**DATA FOR THIS TASK**
- Opening Delimiter -
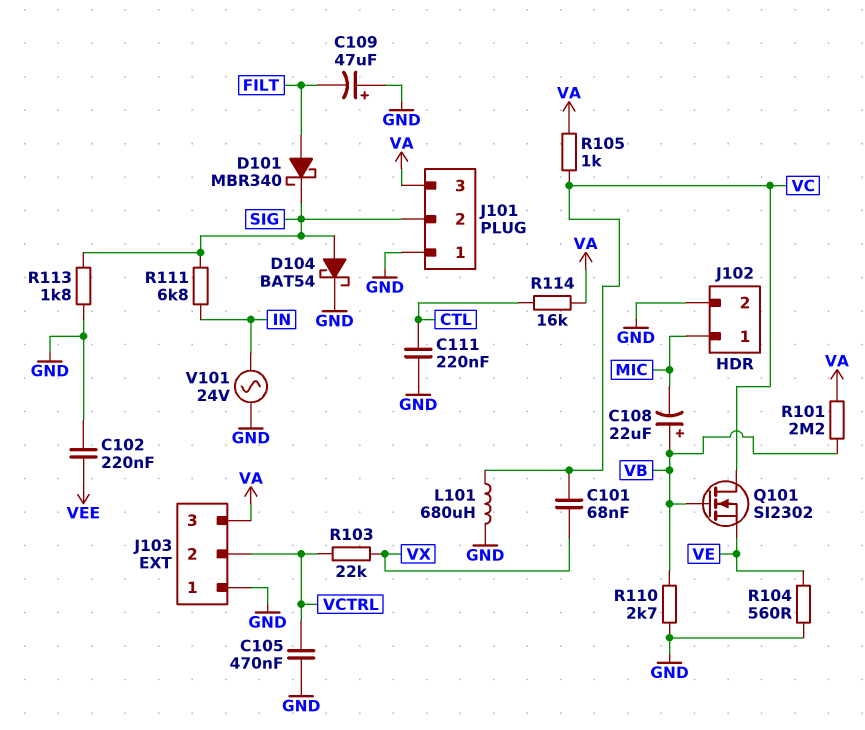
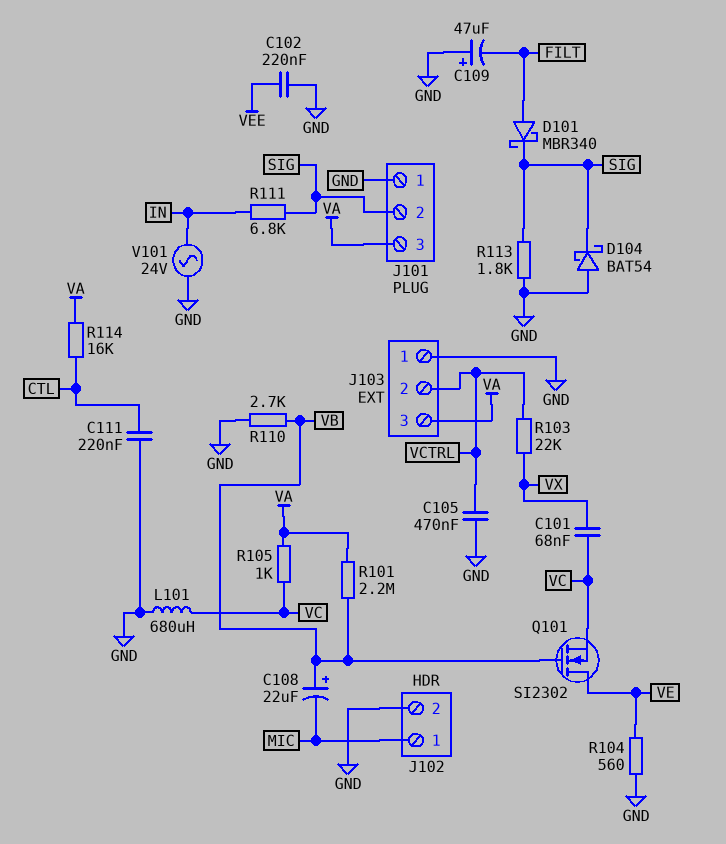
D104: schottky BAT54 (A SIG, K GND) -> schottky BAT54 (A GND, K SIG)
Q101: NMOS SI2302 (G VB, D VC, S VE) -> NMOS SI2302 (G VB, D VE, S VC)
- Closing Delimiter -
- Opening Delimiter -
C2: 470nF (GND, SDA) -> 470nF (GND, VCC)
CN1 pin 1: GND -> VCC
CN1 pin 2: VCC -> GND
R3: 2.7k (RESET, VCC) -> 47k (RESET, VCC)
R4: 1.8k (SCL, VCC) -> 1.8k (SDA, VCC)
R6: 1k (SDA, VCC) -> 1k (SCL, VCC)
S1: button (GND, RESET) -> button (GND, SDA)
- Closing Delimiter -
Scan the entries above for the line containing "CN1 pin 2: VCC -> GND", and copy it and all lines after it exactly, down to and including the line containing "S1: button (GND, RESET) -> button (GND, SDA)".

**OUTPUT OF THE TASK**
CN1 pin 2: VCC -> GND
R3: 2.7k (RESET, VCC) -> 47k (RESET, VCC)
R4: 1.8k (SCL, VCC) -> 1.8k (SDA, VCC)
R6: 1k (SDA, VCC) -> 1k (SCL, VCC)
S1: button (GND, RESET) -> button (GND, SDA)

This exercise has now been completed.